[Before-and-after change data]
[Start of Attachment]

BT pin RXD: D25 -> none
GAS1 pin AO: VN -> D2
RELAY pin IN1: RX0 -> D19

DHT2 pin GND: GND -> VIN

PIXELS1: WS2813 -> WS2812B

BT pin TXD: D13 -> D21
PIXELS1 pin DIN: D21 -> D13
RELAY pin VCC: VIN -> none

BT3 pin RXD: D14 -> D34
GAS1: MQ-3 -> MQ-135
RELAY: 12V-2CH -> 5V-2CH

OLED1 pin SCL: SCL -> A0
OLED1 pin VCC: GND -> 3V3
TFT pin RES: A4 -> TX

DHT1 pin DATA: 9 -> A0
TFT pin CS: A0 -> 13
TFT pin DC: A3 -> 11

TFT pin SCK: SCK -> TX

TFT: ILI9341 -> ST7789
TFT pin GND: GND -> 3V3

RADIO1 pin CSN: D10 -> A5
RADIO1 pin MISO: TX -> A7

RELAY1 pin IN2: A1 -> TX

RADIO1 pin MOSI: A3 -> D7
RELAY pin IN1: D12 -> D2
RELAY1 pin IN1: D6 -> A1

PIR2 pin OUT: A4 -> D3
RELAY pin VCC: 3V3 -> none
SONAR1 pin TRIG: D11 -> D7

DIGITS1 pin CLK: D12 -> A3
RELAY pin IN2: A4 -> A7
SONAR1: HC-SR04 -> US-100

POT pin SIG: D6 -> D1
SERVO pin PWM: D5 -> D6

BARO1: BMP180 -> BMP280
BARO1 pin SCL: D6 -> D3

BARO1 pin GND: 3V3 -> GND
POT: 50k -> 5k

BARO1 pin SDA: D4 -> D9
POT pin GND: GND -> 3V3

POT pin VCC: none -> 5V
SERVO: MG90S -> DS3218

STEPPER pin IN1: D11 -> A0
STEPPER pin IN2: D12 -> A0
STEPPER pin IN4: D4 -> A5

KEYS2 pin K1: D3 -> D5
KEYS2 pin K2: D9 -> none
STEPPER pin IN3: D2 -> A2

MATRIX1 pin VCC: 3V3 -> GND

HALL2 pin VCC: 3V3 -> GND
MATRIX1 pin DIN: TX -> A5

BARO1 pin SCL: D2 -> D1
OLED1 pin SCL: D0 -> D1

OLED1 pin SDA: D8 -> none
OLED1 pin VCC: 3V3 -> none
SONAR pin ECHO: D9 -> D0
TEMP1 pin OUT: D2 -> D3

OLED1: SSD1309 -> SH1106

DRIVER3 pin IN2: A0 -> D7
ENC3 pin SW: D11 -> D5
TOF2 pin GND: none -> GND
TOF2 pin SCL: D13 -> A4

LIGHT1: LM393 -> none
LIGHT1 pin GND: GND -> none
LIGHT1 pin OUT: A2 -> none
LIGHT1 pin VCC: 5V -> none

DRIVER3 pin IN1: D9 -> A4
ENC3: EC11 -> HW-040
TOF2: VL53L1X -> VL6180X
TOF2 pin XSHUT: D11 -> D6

[End of Attachment]

## TASK GOAL
Your reply should consist of all the records, restated exactly.

## SOLUTION
BT pin RXD: D25 -> none
GAS1 pin AO: VN -> D2
RELAY pin IN1: RX0 -> D19

DHT2 pin GND: GND -> VIN

PIXELS1: WS2813 -> WS2812B

BT pin TXD: D13 -> D21
PIXELS1 pin DIN: D21 -> D13
RELAY pin VCC: VIN -> none

BT3 pin RXD: D14 -> D34
GAS1: MQ-3 -> MQ-135
RELAY: 12V-2CH -> 5V-2CH

OLED1 pin SCL: SCL -> A0
OLED1 pin VCC: GND -> 3V3
TFT pin RES: A4 -> TX

DHT1 pin DATA: 9 -> A0
TFT pin CS: A0 -> 13
TFT pin DC: A3 -> 11

TFT pin SCK: SCK -> TX

TFT: ILI9341 -> ST7789
TFT pin GND: GND -> 3V3

RADIO1 pin CSN: D10 -> A5
RADIO1 pin MISO: TX -> A7

RELAY1 pin IN2: A1 -> TX

RADIO1 pin MOSI: A3 -> D7
RELAY pin IN1: D12 -> D2
RELAY1 pin IN1: D6 -> A1

PIR2 pin OUT: A4 -> D3
RELAY pin VCC: 3V3 -> none
SONAR1 pin TRIG: D11 -> D7

DIGITS1 pin CLK: D12 -> A3
RELAY pin IN2: A4 -> A7
SONAR1: HC-SR04 -> US-100

POT pin SIG: D6 -> D1
SERVO pin PWM: D5 -> D6

BARO1: BMP180 -> BMP280
BARO1 pin SCL: D6 -> D3

BARO1 pin GND: 3V3 -> GND
POT: 50k -> 5k

BARO1 pin SDA: D4 -> D9
POT pin GND: GND -> 3V3

POT pin VCC: none -> 5V
SERVO: MG90S -> DS3218

STEPPER pin IN1: D11 -> A0
STEPPER pin IN2: D12 -> A0
STEPPER pin IN4: D4 -> A5

KEYS2 pin K1: D3 -> D5
KEYS2 pin K2: D9 -> none
STEPPER pin IN3: D2 -> A2

MATRIX1 pin VCC: 3V3 -> GND

HALL2 pin VCC: 3V3 -> GND
MATRIX1 pin DIN: TX -> A5

BARO1 pin SCL: D2 -> D1
OLED1 pin SCL: D0 -> D1

OLED1 pin SDA: D8 -> none
OLED1 pin VCC: 3V3 -> none
SONAR pin ECHO: D9 -> D0
TEMP1 pin OUT: D2 -> D3

OLED1: SSD1309 -> SH1106

DRIVER3 pin IN2: A0 -> D7
ENC3 pin SW: D11 -> D5
TOF2 pin GND: none -> GND
TOF2 pin SCL: D13 -> A4

LIGHT1: LM393 -> none
LIGHT1 pin GND: GND -> none
LIGHT1 pin OUT: A2 -> none
LIGHT1 pin VCC: 5V -> none

DRIVER3 pin IN1: D9 -> A4
ENC3: EC11 -> HW-040
TOF2: VL53L1X -> VL6180X
TOF2 pin XSHUT: D11 -> D6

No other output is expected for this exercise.